* [Directions for this task]: As the answer, give every line of the records that includes the word "DGND".

* [Record set]:
_ _ _ _ _ _ _

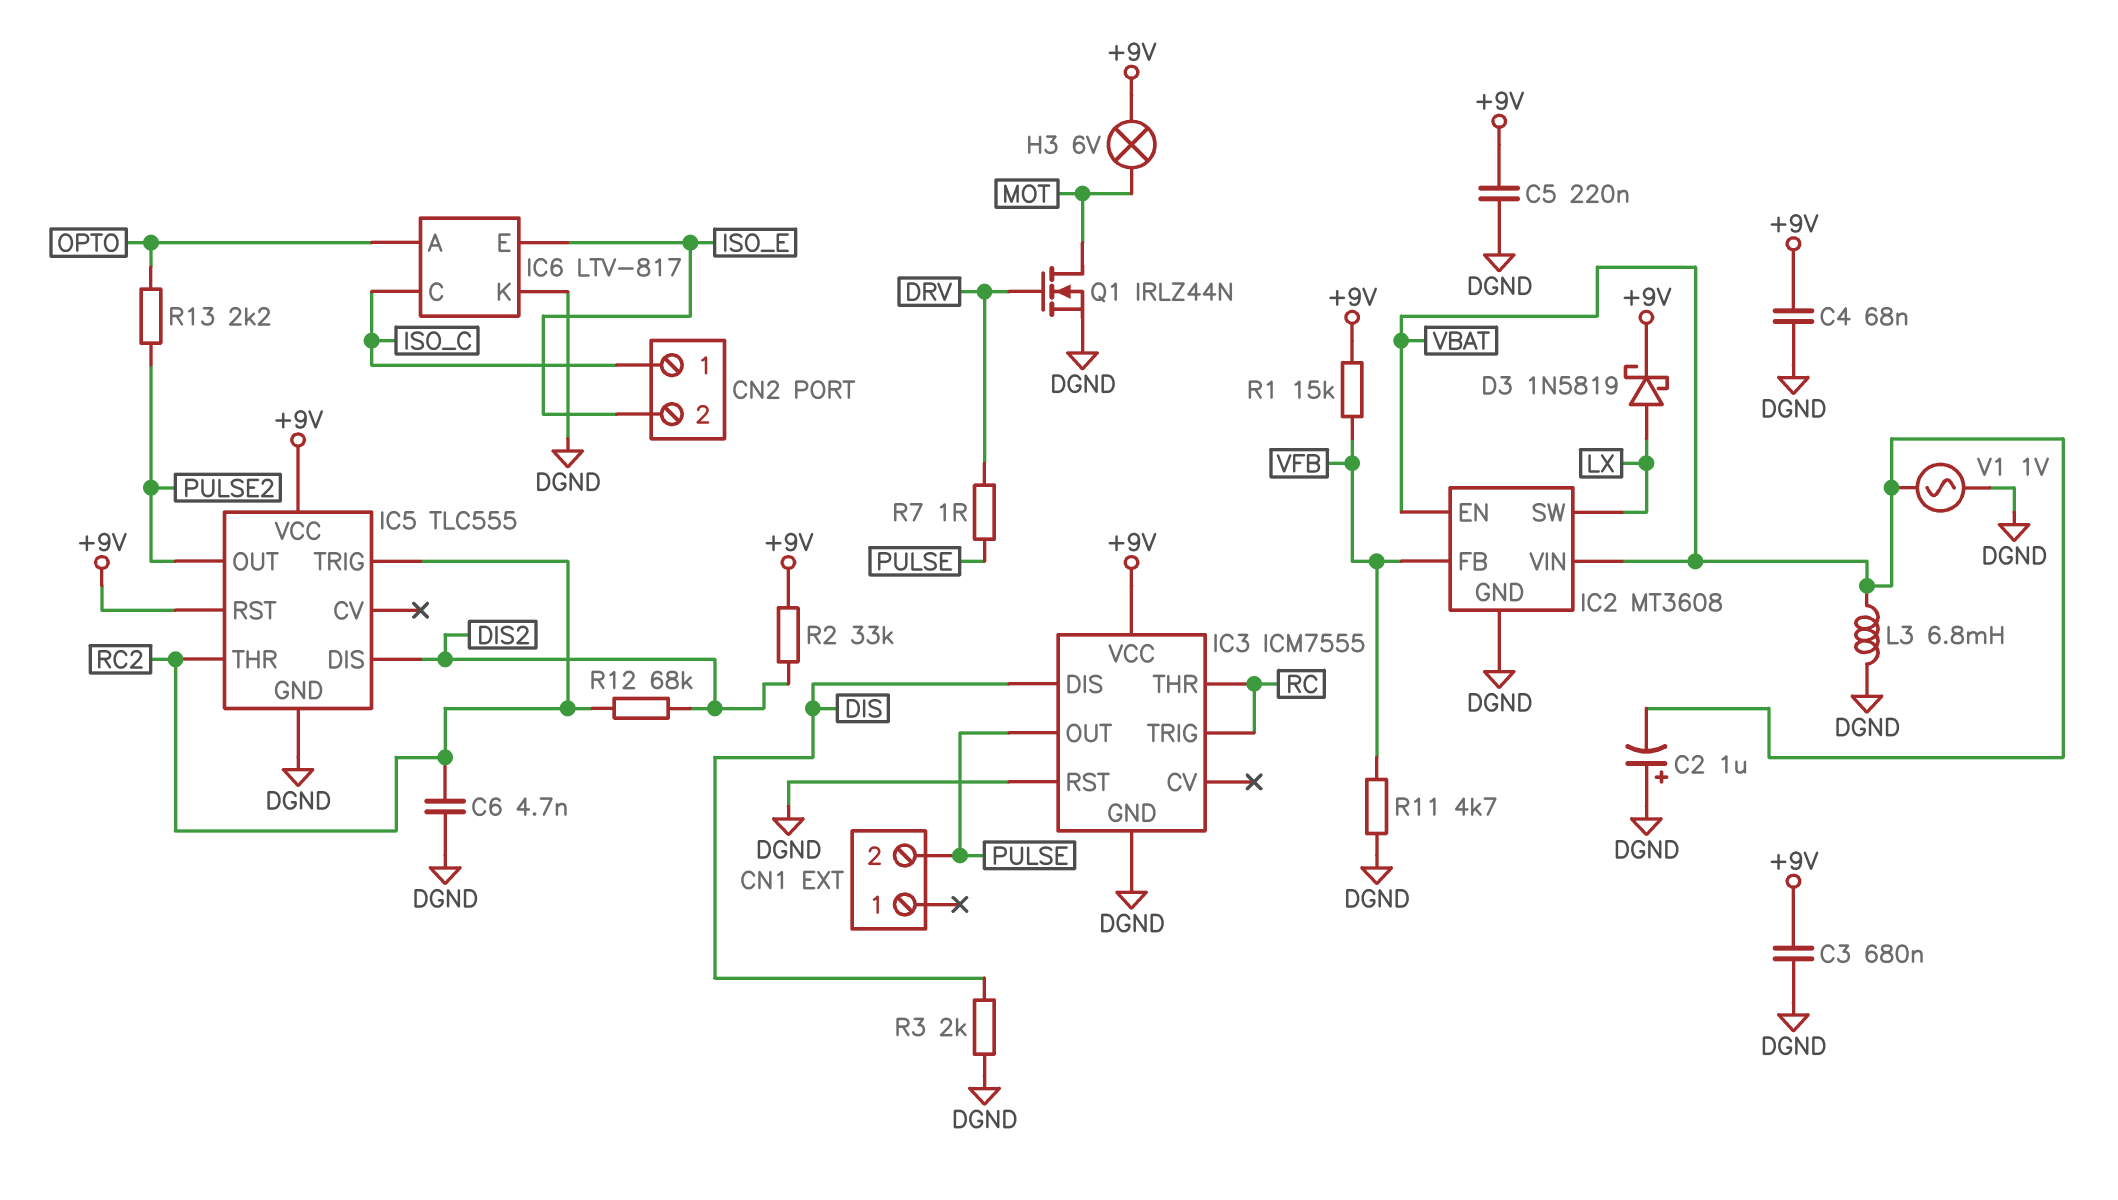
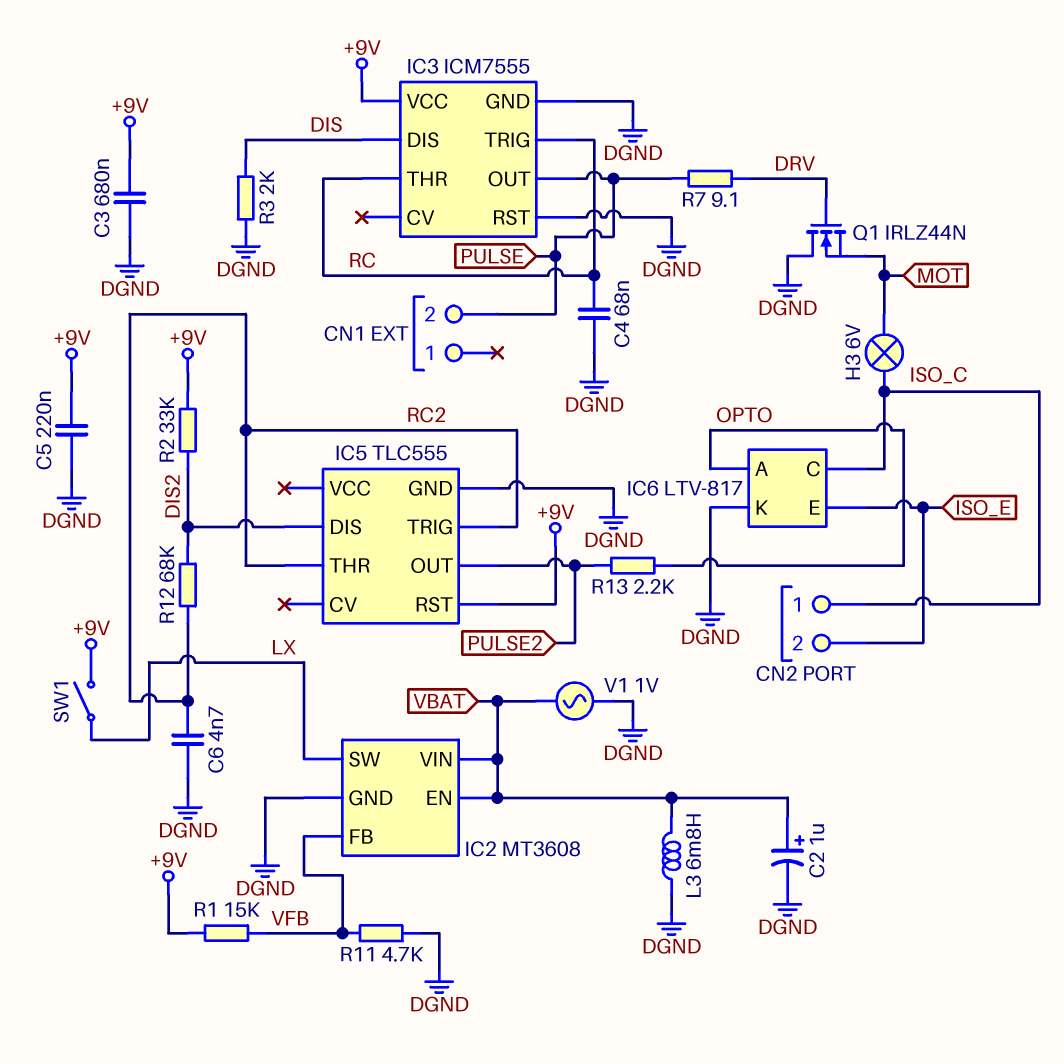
C2: 1uF (plus DGND, minus VBAT) -> 1uF (plus VBAT, minus DGND)
C4: 68nF (+9V, DGND) -> 68nF (DGND, RC)
D3: schottky 1N5819 (A LX, K +9V) -> none
H3: lamp 6V (+9V, MOT) -> lamp 6V (ISO_C, MOT)
IC5 pin VCC: +9V -> none
Q1: NMOS IRLZ44N (G DRV, D MOT, S DGND) -> NMOS IRLZ44N (G DRV, D DGND, S MOT)
R7: 1 (DRV, PULSE) -> 9.1 (DRV, PULSE)
SW1: none -> switch (+9V, LX)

_ _ _ _ _ _ _

* [Solution]:
C2: 1uF (plus DGND, minus VBAT) -> 1uF (plus VBAT, minus DGND)
C4: 68nF (+9V, DGND) -> 68nF (DGND, RC)
Q1: NMOS IRLZ44N (G DRV, D MOT, S DGND) -> NMOS IRLZ44N (G DRV, D DGND, S MOT)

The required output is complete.